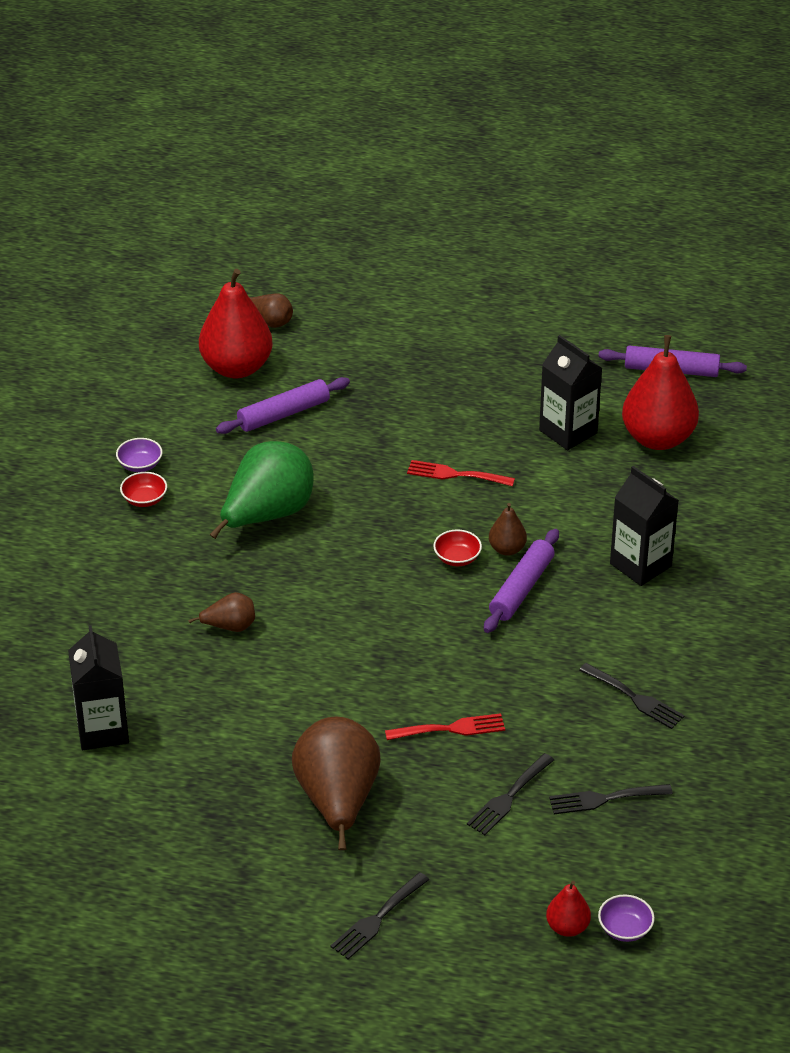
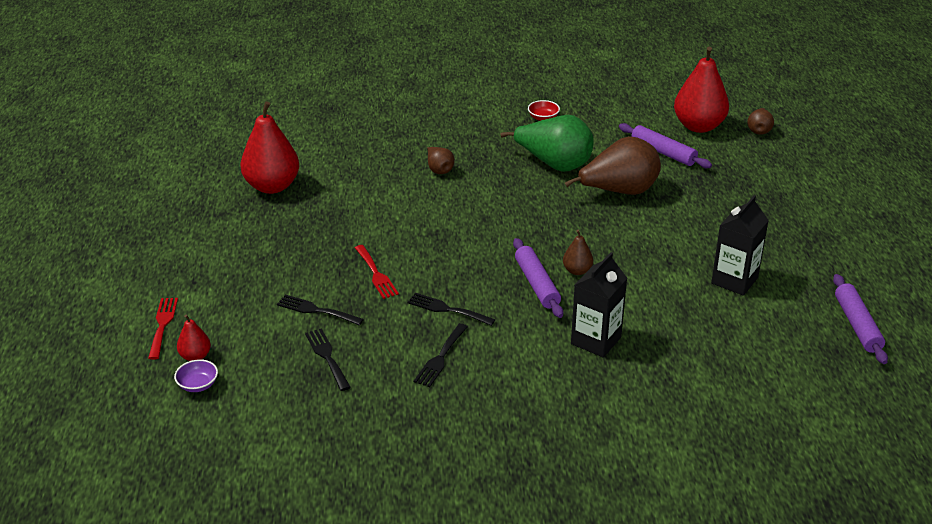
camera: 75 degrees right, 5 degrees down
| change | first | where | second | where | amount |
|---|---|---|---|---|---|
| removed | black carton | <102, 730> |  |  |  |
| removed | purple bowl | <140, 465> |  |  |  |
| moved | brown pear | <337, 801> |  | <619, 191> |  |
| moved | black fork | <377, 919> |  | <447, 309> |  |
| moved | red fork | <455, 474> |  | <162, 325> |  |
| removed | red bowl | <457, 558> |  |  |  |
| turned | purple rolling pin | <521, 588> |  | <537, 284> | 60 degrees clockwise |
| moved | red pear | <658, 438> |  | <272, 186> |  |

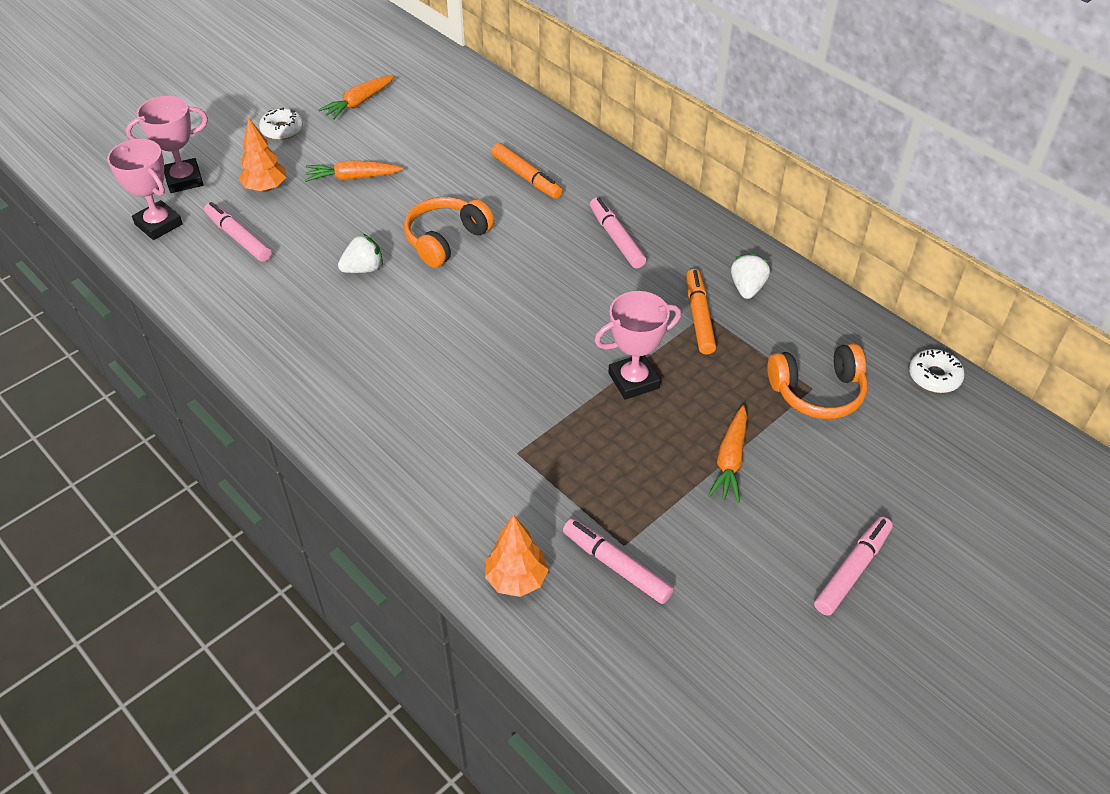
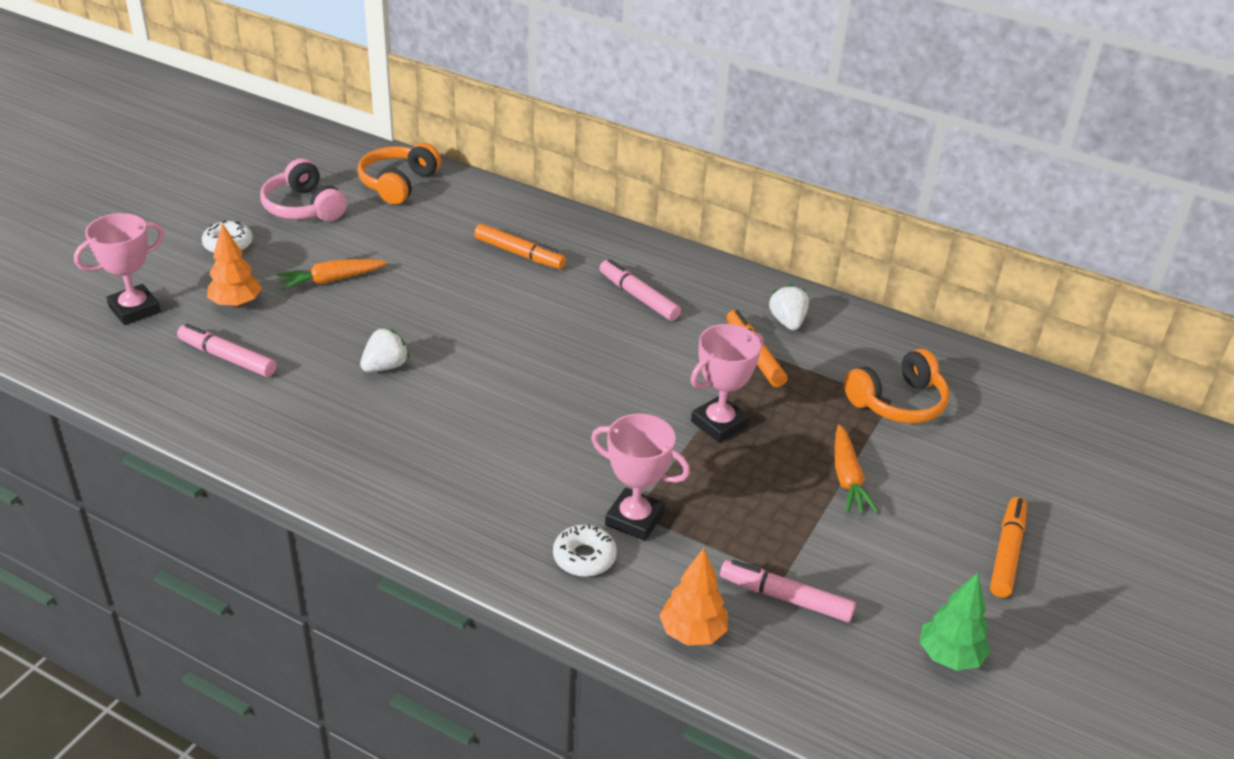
camera: 20 degrees left, 10 degrees down
| change | first | where | second | where | amount |
|---|---|---|---|---|---|
| moved | pink trophy | <158, 224> |  | <634, 519> |  |
| replaced | orange carrot | <359, 103> | pink headphones | <304, 207> |  |
| moved | orange headphones | <446, 240> |  | <398, 184> |  |
| recoloured | pink marker | <852, 570> | orange marker | <1007, 553> |  |
| moved | white donut | <934, 376> |  | <584, 557> |  |
| added |  |  | green tree | <949, 656> |  |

> Problem
Nothing but the listing, copied exactly and stripped of its images, should appear in the response.

> Your solution
camera: 75 degrees right, 5 degrees down
| change | first | where | second | where | amount |
|---|---|---|---|---|---|
| removed | black carton | <102, 730> |  |  |  |
| removed | purple bowl | <140, 465> |  |  |  |
| moved | brown pear | <337, 801> |  | <619, 191> |  |
| moved | black fork | <377, 919> |  | <447, 309> |  |
| moved | red fork | <455, 474> |  | <162, 325> |  |
| removed | red bowl | <457, 558> |  |  |  |
| turned | purple rolling pin | <521, 588> |  | <537, 284> | 60 degrees clockwise |
| moved | red pear | <658, 438> |  | <272, 186> |  |

camera: 20 degrees left, 10 degrees down
| change | first | where | second | where | amount |
|---|---|---|---|---|---|
| moved | pink trophy | <158, 224> |  | <634, 519> |  |
| replaced | orange carrot | <359, 103> | pink headphones | <304, 207> |  |
| moved | orange headphones | <446, 240> |  | <398, 184> |  |
| recoloured | pink marker | <852, 570> | orange marker | <1007, 553> |  |
| moved | white donut | <934, 376> |  | <584, 557> |  |
| added |  |  | green tree | <949, 656> |  |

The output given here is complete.